__PROBLEM__. Transcribe each entry in full, and leave the images out.

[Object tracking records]
____

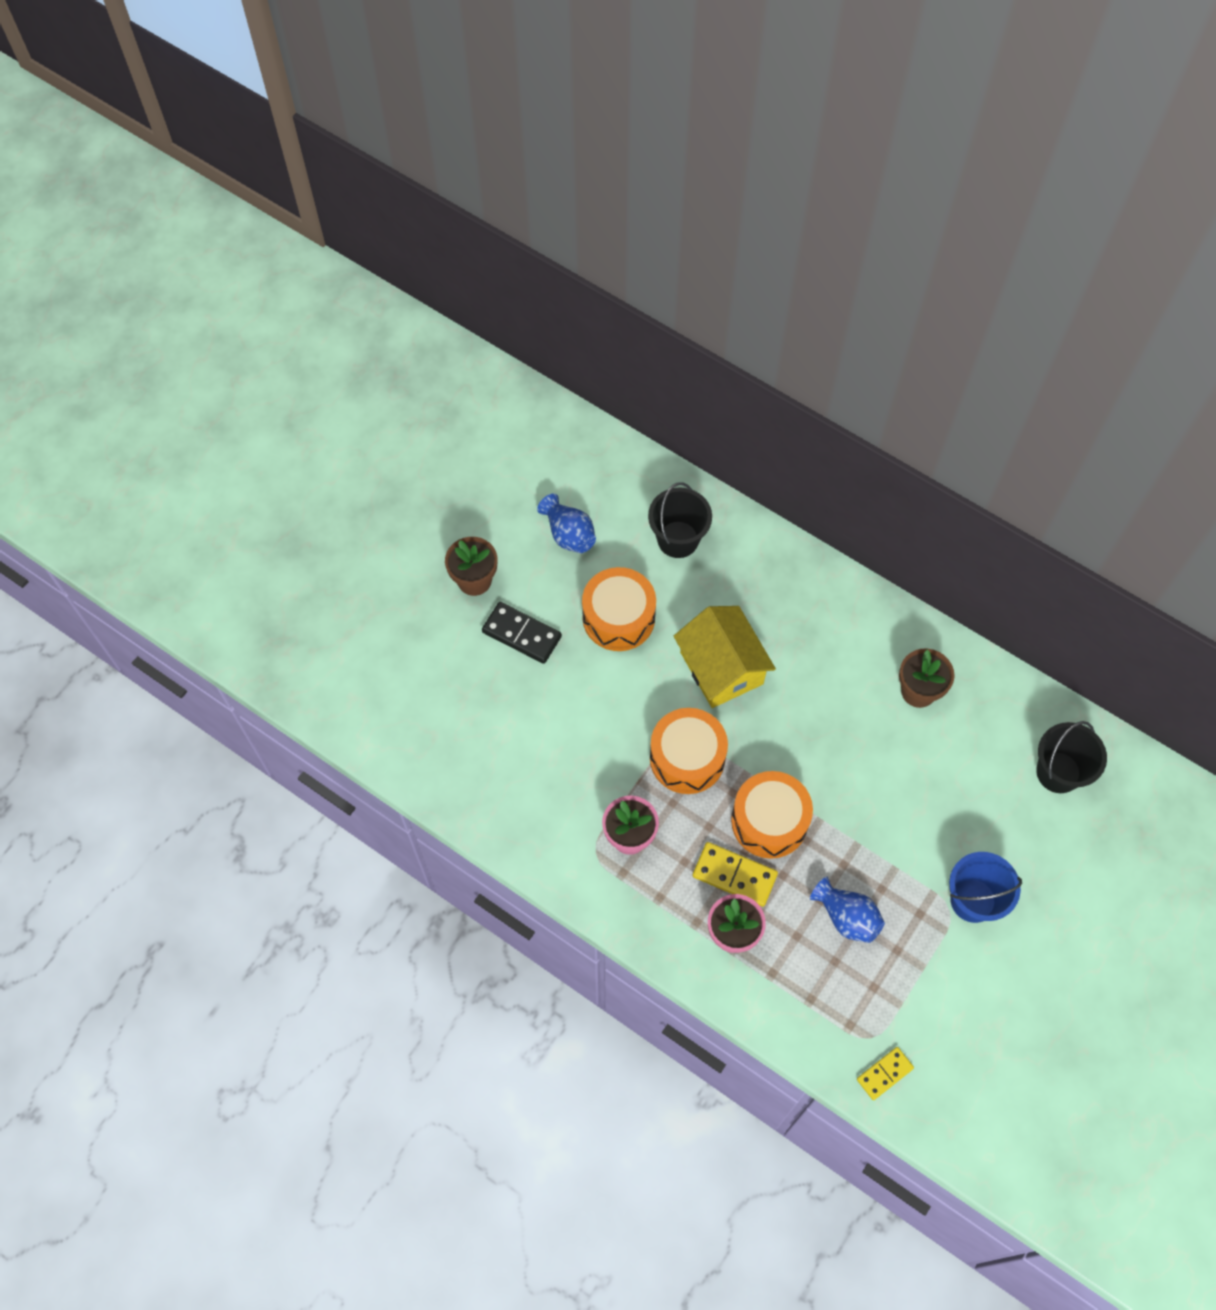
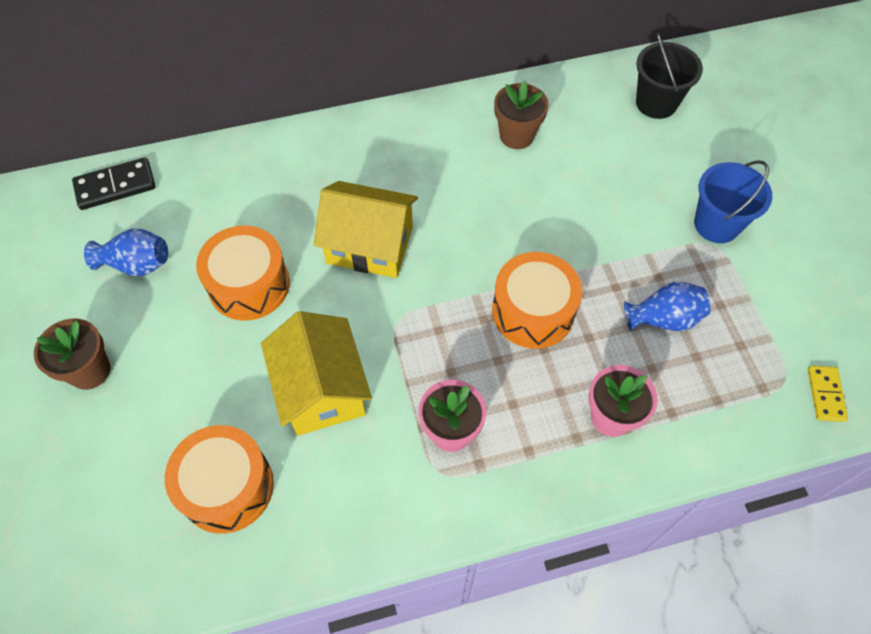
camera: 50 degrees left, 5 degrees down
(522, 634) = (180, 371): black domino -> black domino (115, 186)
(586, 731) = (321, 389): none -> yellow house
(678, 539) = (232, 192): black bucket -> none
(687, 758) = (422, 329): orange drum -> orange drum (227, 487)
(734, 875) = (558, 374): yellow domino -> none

____

__TASK ANSWER__.
camera: 50 degrees left, 5 degrees down
(522, 634) = (180, 371): black domino -> black domino (115, 186)
(586, 731) = (321, 389): none -> yellow house
(678, 539) = (232, 192): black bucket -> none
(687, 758) = (422, 329): orange drum -> orange drum (227, 487)
(734, 875) = (558, 374): yellow domino -> none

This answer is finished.